Set out the listing word for word. End with the line that contains "Q3: NMOS AO3400".

┄┄┄┄┄┄

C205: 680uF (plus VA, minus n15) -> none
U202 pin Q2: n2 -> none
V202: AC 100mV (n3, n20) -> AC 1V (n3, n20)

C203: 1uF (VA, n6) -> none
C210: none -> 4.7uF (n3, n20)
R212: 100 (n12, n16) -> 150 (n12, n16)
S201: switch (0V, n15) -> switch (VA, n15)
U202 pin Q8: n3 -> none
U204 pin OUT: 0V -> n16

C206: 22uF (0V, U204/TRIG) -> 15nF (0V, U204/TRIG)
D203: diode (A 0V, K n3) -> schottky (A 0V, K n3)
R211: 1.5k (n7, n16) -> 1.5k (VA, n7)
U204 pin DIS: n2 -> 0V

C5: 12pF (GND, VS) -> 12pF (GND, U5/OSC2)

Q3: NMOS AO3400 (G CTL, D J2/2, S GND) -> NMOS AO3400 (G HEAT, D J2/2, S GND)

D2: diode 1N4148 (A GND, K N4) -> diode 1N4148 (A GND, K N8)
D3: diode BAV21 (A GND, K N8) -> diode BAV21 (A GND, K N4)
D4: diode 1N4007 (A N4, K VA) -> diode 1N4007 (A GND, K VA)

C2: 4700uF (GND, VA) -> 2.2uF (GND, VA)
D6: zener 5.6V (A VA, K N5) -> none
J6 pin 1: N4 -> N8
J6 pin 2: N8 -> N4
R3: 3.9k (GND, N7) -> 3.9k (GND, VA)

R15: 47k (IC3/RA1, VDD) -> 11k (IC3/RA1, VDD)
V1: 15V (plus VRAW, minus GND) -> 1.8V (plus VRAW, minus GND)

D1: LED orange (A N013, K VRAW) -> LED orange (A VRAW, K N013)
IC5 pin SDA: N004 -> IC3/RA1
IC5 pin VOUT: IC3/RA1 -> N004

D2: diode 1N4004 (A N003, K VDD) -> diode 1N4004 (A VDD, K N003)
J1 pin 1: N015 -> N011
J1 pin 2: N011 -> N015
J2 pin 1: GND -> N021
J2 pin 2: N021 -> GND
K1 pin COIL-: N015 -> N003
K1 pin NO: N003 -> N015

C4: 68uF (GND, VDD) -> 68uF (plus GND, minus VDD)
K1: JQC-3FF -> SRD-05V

┄┄┄┄┄┄

▶ OUTPUT BELOW:
C205: 680uF (plus VA, minus n15) -> none
U202 pin Q2: n2 -> none
V202: AC 100mV (n3, n20) -> AC 1V (n3, n20)

C203: 1uF (VA, n6) -> none
C210: none -> 4.7uF (n3, n20)
R212: 100 (n12, n16) -> 150 (n12, n16)
S201: switch (0V, n15) -> switch (VA, n15)
U202 pin Q8: n3 -> none
U204 pin OUT: 0V -> n16

C206: 22uF (0V, U204/TRIG) -> 15nF (0V, U204/TRIG)
D203: diode (A 0V, K n3) -> schottky (A 0V, K n3)
R211: 1.5k (n7, n16) -> 1.5k (VA, n7)
U204 pin DIS: n2 -> 0V

C5: 12pF (GND, VS) -> 12pF (GND, U5/OSC2)

Q3: NMOS AO3400 (G CTL, D J2/2, S GND) -> NMOS AO3400 (G HEAT, D J2/2, S GND)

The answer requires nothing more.